• _Problem description_
Line by line, output the entries below exactly as they appear.

• _The data_
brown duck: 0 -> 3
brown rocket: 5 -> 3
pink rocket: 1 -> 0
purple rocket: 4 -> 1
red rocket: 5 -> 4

• _Written solution_
brown duck: 0 -> 3
brown rocket: 5 -> 3
pink rocket: 1 -> 0
purple rocket: 4 -> 1
red rocket: 5 -> 4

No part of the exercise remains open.